Gather from the material every line that contains the string "turquoise".

### RECORD EXTRACTS
■ ■ ■ ■ ■

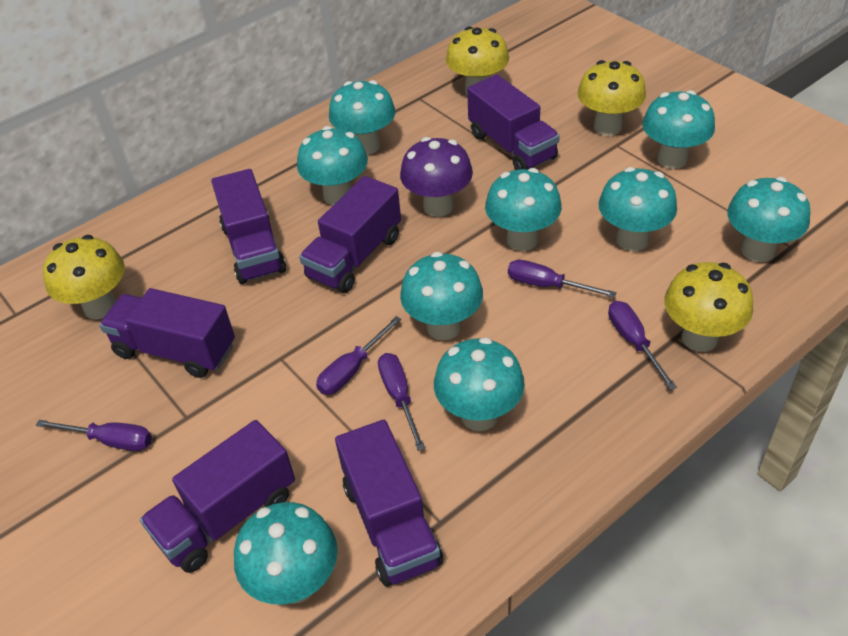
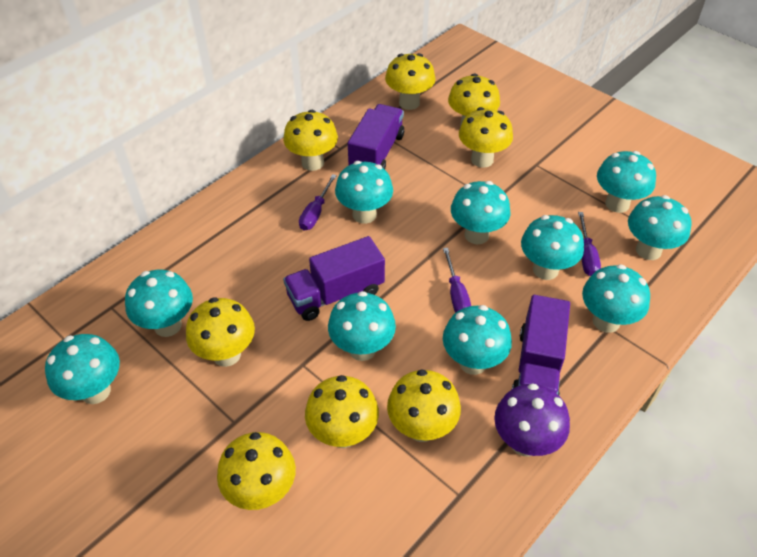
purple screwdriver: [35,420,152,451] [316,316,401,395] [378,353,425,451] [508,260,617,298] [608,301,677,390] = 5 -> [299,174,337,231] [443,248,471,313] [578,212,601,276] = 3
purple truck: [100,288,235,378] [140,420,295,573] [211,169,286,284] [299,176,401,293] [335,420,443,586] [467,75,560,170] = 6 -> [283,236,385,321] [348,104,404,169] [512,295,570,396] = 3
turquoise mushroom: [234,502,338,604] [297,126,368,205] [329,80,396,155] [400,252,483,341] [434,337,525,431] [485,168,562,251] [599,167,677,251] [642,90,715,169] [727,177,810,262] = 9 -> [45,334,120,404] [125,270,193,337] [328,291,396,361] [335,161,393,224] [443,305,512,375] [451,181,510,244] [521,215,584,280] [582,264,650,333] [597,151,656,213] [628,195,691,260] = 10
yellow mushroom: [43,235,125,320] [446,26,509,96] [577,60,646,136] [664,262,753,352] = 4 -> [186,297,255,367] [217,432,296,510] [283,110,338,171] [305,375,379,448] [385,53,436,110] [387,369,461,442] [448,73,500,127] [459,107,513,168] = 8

■ ■ ■ ■ ■

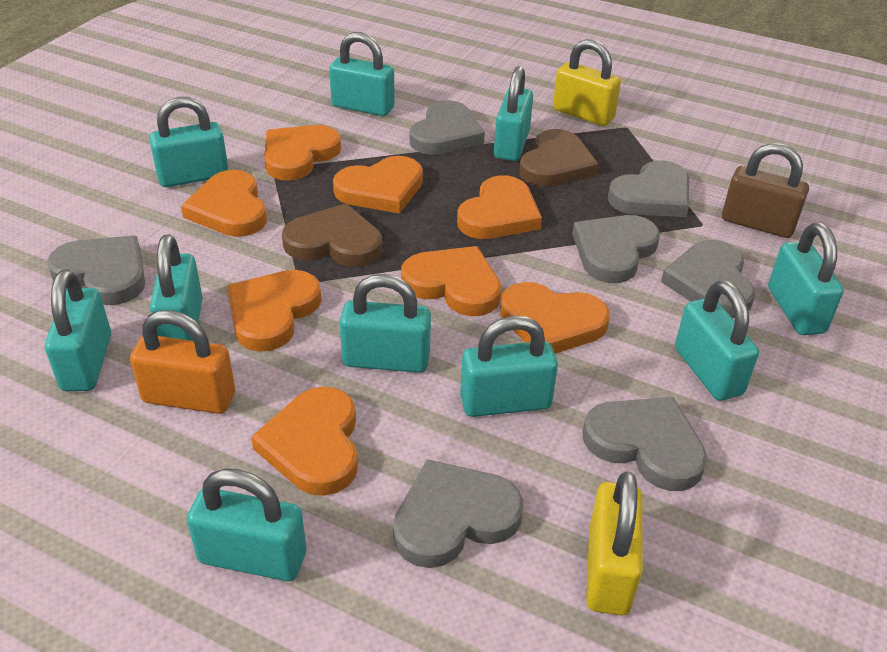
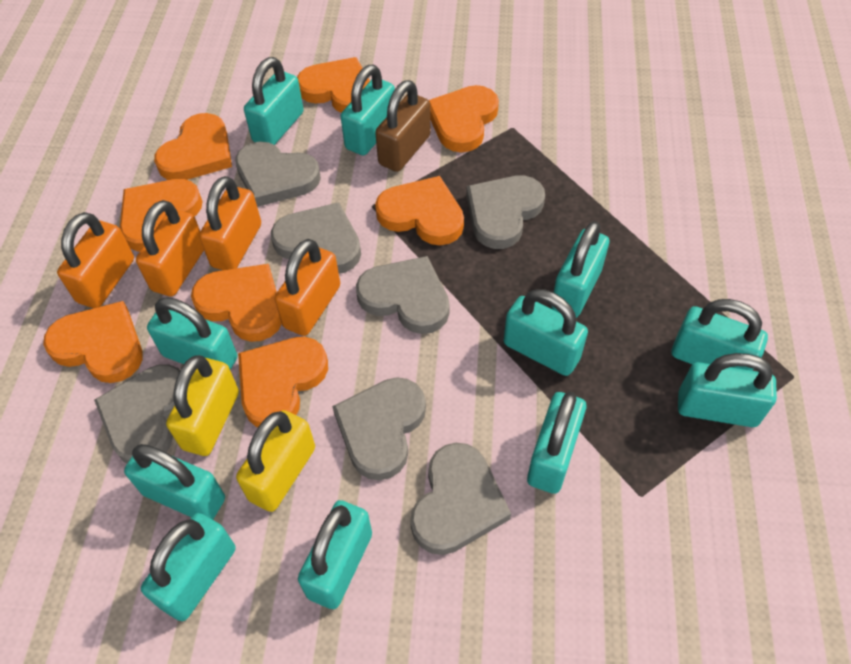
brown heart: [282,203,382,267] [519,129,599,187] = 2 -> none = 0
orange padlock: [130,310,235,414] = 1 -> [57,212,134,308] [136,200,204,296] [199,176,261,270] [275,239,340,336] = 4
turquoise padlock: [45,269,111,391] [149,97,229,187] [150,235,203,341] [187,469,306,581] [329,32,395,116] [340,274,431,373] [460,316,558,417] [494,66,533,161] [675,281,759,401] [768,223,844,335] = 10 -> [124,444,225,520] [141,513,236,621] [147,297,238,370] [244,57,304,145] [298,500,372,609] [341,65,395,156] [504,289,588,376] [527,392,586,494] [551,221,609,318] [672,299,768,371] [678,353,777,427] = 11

■ ■ ■ ■ ■

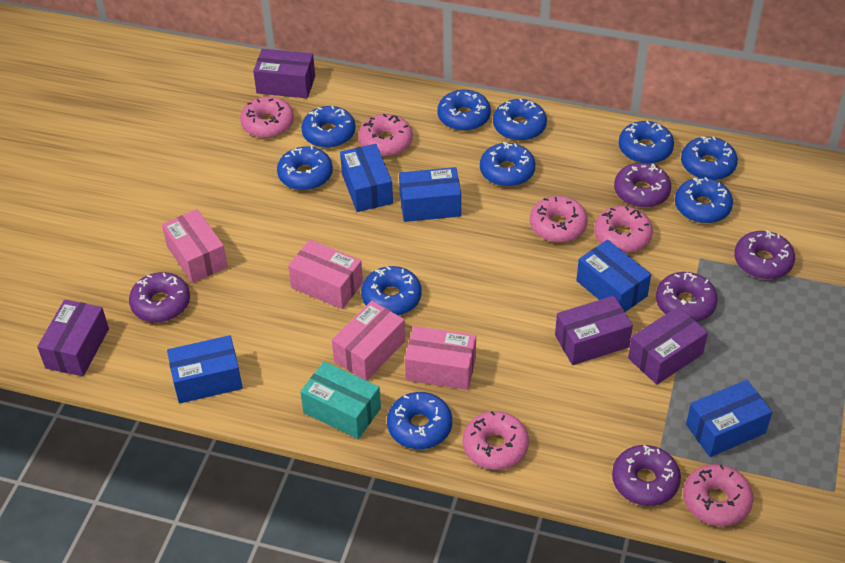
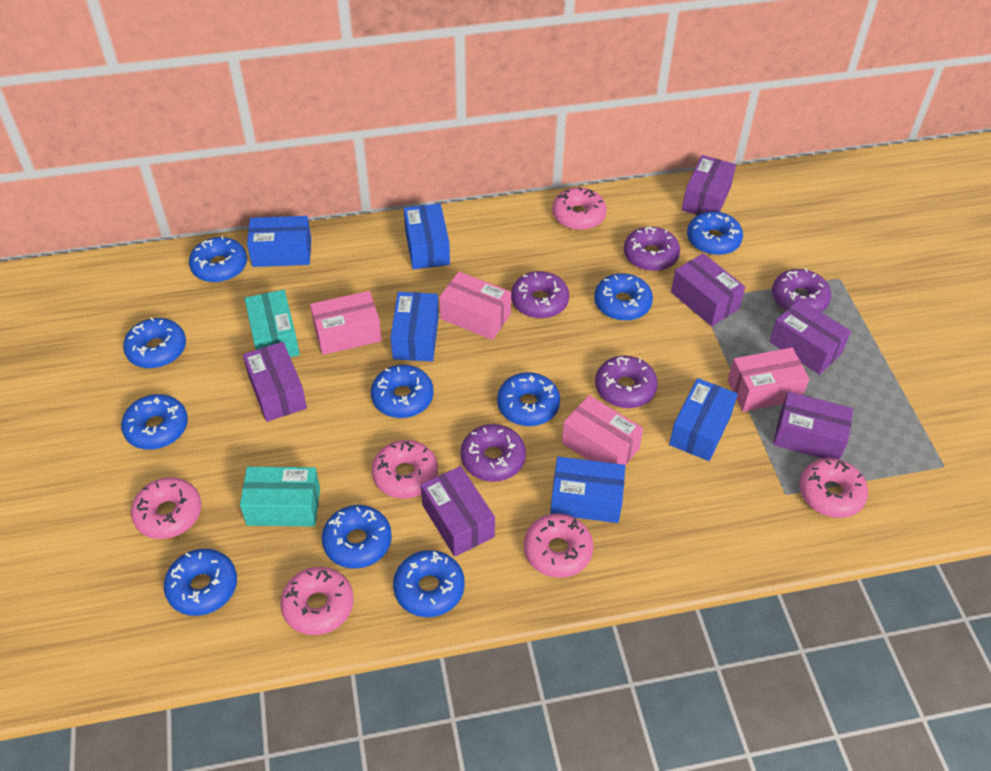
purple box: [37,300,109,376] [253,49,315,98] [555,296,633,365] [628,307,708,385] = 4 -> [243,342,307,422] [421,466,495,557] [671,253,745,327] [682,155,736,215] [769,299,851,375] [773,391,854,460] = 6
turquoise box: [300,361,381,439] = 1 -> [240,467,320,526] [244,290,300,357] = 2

■ ■ ■ ■ ■

### RESPONSE TO THIS TASK
turquoise mushroom: [234,502,338,604] [297,126,368,205] [329,80,396,155] [400,252,483,341] [434,337,525,431] [485,168,562,251] [599,167,677,251] [642,90,715,169] [727,177,810,262] = 9 -> [45,334,120,404] [125,270,193,337] [328,291,396,361] [335,161,393,224] [443,305,512,375] [451,181,510,244] [521,215,584,280] [582,264,650,333] [597,151,656,213] [628,195,691,260] = 10
turquoise padlock: [45,269,111,391] [149,97,229,187] [150,235,203,341] [187,469,306,581] [329,32,395,116] [340,274,431,373] [460,316,558,417] [494,66,533,161] [675,281,759,401] [768,223,844,335] = 10 -> [124,444,225,520] [141,513,236,621] [147,297,238,370] [244,57,304,145] [298,500,372,609] [341,65,395,156] [504,289,588,376] [527,392,586,494] [551,221,609,318] [672,299,768,371] [678,353,777,427] = 11
turquoise box: [300,361,381,439] = 1 -> [240,467,320,526] [244,290,300,357] = 2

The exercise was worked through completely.